▶ SUPPLIED INFORMATION:
• • • • • • •
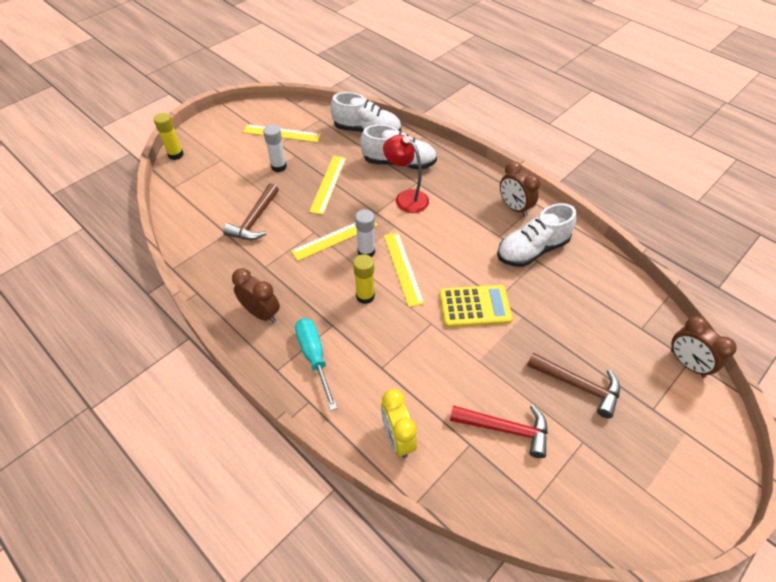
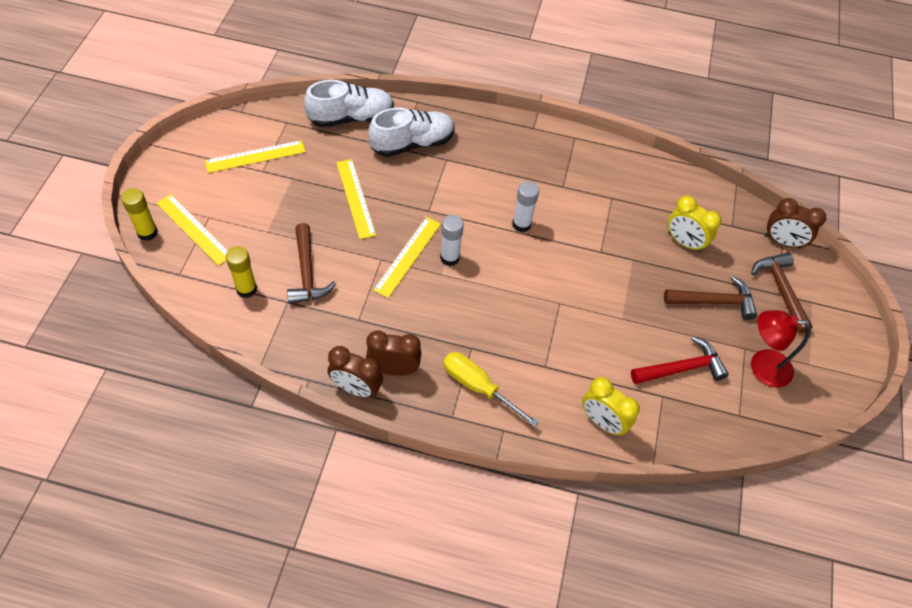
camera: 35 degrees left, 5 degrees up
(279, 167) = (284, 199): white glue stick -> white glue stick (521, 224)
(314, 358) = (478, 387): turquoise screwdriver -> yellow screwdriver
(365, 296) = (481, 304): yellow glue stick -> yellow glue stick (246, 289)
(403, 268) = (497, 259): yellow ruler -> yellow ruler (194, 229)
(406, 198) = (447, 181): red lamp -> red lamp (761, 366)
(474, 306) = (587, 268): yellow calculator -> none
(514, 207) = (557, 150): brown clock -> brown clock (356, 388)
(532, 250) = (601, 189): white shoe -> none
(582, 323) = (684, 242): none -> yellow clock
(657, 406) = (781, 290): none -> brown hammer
• • • • • • •
▶ EXERCISE DETAILS:
Return every entry from the listing above exactly as it stands, leaving out any picture.

▶ ANSWER SECTION:
camera: 35 degrees left, 5 degrees up
(279, 167) = (284, 199): white glue stick -> white glue stick (521, 224)
(314, 358) = (478, 387): turquoise screwdriver -> yellow screwdriver
(365, 296) = (481, 304): yellow glue stick -> yellow glue stick (246, 289)
(403, 268) = (497, 259): yellow ruler -> yellow ruler (194, 229)
(406, 198) = (447, 181): red lamp -> red lamp (761, 366)
(474, 306) = (587, 268): yellow calculator -> none
(514, 207) = (557, 150): brown clock -> brown clock (356, 388)
(532, 250) = (601, 189): white shoe -> none
(582, 323) = (684, 242): none -> yellow clock
(657, 406) = (781, 290): none -> brown hammer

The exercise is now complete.